__Records for this task__.
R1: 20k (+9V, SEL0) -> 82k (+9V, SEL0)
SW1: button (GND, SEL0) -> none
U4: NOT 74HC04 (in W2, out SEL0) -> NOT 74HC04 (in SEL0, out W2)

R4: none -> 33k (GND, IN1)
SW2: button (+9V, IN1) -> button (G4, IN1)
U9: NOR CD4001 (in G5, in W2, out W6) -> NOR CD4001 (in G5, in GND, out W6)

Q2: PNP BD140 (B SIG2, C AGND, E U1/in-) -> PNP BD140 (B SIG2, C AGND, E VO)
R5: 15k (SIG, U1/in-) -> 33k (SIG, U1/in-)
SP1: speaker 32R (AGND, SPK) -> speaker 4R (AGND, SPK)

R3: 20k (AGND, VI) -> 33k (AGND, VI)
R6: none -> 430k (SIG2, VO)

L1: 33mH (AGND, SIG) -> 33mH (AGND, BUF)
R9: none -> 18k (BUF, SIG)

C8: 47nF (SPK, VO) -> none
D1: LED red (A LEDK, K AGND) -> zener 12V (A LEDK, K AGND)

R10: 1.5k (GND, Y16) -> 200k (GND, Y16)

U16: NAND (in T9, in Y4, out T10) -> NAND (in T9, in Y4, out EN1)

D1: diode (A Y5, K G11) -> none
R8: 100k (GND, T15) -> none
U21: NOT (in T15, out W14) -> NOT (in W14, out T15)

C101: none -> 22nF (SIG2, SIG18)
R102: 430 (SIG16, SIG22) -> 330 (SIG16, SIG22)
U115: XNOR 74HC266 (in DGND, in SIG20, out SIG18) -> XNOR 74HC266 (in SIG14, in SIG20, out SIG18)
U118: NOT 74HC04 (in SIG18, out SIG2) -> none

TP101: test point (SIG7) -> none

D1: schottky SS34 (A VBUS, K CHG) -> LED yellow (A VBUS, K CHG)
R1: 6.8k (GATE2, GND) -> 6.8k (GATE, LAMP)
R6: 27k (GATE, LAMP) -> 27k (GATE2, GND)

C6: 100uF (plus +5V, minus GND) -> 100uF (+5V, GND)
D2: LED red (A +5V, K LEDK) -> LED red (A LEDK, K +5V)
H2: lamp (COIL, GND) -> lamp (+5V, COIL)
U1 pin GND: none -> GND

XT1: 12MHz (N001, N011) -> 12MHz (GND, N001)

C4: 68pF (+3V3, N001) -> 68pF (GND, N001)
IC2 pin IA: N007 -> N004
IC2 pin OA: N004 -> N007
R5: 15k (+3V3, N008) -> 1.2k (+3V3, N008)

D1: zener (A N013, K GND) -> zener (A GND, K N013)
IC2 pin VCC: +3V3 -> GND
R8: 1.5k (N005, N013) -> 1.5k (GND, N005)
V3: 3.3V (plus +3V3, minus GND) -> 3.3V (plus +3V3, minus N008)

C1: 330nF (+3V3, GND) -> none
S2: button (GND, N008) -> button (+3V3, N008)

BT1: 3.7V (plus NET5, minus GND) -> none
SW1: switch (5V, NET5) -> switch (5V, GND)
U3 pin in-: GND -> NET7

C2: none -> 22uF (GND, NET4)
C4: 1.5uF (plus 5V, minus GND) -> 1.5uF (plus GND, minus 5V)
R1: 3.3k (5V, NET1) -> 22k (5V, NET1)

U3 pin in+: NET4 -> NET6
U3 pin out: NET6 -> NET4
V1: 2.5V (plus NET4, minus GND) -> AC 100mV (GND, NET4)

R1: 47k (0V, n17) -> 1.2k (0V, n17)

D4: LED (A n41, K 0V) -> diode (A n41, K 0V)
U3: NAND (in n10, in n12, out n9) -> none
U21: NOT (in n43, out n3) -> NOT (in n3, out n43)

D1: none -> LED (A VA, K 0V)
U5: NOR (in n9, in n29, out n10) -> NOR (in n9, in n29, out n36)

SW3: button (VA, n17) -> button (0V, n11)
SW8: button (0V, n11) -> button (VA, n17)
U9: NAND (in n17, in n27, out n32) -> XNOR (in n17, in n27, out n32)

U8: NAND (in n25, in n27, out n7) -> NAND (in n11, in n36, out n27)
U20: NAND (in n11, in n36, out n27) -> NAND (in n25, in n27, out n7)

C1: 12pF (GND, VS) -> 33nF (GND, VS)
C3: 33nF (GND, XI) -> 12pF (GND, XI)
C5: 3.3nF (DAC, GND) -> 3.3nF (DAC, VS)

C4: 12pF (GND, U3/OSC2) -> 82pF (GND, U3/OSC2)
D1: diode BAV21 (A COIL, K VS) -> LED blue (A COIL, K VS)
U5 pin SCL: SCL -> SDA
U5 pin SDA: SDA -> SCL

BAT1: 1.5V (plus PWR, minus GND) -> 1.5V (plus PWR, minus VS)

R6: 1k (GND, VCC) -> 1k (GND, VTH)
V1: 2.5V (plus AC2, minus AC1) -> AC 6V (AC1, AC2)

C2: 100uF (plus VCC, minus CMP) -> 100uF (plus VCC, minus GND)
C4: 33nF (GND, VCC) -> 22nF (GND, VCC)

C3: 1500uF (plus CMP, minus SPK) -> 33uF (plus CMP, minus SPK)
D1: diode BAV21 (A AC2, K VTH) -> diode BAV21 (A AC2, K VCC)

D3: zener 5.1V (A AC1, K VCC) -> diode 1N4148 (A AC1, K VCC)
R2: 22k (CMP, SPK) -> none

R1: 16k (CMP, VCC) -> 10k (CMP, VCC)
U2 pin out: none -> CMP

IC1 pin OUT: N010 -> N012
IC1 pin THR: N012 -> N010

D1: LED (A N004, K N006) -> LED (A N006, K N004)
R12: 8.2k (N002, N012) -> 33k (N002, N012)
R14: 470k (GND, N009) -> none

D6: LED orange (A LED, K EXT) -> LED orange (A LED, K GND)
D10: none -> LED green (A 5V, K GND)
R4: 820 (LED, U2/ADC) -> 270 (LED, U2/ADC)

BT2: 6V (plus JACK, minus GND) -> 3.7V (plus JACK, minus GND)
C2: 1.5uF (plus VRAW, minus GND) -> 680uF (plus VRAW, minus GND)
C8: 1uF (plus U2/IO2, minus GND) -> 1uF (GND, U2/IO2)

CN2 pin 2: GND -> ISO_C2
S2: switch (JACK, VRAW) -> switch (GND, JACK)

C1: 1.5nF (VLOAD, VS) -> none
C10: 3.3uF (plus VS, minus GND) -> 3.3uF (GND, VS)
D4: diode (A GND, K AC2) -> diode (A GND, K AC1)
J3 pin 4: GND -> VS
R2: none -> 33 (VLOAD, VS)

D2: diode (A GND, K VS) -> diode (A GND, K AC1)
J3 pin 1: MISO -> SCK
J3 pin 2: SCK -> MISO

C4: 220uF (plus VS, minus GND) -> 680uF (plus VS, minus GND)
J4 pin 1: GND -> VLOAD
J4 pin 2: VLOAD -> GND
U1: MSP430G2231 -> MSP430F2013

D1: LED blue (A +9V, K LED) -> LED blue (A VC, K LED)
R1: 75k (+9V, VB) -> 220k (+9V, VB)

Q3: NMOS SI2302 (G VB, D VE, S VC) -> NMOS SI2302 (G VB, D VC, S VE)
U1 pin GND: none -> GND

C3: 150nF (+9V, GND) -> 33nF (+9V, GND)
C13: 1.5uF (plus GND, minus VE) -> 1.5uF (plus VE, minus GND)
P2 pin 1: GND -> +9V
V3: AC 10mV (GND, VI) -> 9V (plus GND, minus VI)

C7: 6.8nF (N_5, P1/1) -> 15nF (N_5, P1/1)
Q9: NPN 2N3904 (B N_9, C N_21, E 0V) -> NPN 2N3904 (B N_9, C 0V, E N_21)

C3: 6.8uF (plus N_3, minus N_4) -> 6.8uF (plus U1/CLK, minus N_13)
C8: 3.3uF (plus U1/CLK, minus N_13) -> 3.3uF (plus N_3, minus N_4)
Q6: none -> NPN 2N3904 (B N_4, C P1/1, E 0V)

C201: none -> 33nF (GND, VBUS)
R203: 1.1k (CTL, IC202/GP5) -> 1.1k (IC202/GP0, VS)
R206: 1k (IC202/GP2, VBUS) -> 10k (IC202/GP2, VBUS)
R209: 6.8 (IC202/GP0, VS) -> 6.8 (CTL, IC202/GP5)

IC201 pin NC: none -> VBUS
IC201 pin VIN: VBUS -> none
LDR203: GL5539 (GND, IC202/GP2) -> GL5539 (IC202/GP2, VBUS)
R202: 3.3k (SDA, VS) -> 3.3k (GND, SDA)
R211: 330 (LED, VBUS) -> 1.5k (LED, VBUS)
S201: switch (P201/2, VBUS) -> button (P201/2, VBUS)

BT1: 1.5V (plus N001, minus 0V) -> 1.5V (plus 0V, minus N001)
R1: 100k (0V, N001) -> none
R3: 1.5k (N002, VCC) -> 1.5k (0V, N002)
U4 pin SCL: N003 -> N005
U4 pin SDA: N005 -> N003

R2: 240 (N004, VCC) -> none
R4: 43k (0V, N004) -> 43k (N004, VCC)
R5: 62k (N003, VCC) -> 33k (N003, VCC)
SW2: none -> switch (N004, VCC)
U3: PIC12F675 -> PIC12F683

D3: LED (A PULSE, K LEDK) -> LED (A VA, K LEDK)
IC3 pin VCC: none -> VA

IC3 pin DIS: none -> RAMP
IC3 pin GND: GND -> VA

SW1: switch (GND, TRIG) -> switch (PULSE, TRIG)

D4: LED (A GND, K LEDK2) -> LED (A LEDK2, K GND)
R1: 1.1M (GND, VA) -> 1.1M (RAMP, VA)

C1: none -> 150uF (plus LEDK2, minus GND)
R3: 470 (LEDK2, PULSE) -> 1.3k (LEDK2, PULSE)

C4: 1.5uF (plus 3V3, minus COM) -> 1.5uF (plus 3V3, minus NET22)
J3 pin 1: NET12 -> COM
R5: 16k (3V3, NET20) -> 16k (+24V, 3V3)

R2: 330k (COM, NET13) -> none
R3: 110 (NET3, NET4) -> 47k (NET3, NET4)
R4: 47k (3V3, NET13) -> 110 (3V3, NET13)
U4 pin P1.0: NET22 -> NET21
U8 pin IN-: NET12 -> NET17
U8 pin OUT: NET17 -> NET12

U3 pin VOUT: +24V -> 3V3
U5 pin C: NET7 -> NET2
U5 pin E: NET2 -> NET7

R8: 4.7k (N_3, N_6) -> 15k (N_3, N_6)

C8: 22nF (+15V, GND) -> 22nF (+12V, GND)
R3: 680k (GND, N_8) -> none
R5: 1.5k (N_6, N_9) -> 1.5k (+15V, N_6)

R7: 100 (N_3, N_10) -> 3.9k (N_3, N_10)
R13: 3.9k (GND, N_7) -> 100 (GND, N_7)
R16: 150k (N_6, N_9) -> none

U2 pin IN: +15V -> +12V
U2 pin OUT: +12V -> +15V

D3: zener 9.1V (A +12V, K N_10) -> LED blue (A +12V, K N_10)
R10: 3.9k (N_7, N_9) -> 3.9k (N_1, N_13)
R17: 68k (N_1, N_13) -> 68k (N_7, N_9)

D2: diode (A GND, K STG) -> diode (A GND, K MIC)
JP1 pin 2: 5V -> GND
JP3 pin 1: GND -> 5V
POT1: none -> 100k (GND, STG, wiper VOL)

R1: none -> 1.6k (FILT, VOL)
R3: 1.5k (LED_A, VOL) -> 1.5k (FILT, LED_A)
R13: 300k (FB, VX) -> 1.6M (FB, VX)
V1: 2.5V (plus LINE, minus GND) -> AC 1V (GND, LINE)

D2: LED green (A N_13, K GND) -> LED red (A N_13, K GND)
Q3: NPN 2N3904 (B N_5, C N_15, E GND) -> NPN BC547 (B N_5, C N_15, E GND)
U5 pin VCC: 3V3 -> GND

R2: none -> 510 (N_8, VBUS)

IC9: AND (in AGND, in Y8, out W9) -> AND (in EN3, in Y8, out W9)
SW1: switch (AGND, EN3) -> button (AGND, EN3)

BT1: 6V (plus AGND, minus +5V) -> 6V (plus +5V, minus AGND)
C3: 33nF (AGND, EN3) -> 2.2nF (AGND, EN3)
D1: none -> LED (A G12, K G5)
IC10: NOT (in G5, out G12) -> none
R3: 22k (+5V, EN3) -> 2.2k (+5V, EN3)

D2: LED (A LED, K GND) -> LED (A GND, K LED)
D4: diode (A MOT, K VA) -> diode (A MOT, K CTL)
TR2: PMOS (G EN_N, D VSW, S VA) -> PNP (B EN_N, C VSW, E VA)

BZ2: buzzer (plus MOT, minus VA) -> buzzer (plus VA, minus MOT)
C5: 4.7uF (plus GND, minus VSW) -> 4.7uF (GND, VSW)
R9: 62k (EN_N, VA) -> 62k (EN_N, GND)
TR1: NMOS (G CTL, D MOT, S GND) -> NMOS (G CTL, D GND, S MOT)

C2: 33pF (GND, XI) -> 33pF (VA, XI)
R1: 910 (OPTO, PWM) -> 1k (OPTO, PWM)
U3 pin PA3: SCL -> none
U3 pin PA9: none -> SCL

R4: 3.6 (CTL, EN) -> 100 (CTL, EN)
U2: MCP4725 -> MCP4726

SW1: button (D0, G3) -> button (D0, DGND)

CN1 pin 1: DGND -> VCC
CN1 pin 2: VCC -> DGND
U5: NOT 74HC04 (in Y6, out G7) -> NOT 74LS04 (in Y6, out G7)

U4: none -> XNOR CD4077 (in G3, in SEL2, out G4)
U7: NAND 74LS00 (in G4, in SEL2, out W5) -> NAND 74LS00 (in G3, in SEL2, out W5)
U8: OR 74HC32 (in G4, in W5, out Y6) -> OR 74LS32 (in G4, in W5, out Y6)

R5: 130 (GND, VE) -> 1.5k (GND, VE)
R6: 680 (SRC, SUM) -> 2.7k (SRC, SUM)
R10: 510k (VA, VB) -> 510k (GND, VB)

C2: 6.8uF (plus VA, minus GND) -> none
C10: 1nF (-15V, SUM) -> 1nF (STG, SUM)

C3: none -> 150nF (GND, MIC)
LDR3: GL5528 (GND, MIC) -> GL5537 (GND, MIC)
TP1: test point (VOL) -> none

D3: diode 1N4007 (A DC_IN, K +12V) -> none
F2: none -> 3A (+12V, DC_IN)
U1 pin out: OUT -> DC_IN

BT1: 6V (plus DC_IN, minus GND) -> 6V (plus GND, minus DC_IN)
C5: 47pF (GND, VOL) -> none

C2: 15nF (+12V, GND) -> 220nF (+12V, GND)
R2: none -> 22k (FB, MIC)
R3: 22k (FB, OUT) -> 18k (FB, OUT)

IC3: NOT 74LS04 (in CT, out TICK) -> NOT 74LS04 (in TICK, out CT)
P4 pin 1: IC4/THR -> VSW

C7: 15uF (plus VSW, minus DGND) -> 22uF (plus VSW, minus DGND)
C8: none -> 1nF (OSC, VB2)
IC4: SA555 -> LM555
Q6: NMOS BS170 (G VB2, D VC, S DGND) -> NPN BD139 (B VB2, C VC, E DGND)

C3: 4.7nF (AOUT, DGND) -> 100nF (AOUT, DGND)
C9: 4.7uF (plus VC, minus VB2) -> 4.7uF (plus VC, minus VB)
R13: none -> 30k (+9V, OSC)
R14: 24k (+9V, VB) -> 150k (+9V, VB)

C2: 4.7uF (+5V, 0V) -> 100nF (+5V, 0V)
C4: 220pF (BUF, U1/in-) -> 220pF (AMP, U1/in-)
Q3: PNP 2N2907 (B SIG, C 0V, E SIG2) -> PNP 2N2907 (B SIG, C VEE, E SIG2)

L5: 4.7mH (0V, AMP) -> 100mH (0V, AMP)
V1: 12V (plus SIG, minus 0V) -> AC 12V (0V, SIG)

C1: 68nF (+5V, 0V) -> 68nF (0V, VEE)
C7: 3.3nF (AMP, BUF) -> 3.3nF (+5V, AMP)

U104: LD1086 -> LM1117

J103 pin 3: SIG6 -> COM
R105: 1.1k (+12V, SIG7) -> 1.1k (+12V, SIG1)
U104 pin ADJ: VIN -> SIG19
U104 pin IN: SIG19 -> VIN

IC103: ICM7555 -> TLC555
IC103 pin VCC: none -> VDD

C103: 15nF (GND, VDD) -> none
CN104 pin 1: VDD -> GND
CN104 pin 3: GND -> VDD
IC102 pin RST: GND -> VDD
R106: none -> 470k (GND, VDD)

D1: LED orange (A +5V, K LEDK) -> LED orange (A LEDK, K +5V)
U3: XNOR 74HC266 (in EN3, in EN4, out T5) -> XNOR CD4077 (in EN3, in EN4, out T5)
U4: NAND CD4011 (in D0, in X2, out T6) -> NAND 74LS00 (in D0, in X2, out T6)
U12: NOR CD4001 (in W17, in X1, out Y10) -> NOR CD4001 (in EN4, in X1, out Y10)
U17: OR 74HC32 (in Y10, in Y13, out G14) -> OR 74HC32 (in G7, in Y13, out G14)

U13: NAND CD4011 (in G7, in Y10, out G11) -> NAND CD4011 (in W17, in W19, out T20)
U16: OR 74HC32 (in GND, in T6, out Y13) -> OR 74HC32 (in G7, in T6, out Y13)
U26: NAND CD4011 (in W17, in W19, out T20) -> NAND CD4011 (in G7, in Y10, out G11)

__Exercise__.
Each line from the top of the records through the one with "R5: 15k (SIG, U1/in-) -> 33k (SIG, U1/in-)" should be returned exactly. Leave out everything else.

__Exercise solution__.
R1: 20k (+9V, SEL0) -> 82k (+9V, SEL0)
SW1: button (GND, SEL0) -> none
U4: NOT 74HC04 (in W2, out SEL0) -> NOT 74HC04 (in SEL0, out W2)

R4: none -> 33k (GND, IN1)
SW2: button (+9V, IN1) -> button (G4, IN1)
U9: NOR CD4001 (in G5, in W2, out W6) -> NOR CD4001 (in G5, in GND, out W6)

Q2: PNP BD140 (B SIG2, C AGND, E U1/in-) -> PNP BD140 (B SIG2, C AGND, E VO)
R5: 15k (SIG, U1/in-) -> 33k (SIG, U1/in-)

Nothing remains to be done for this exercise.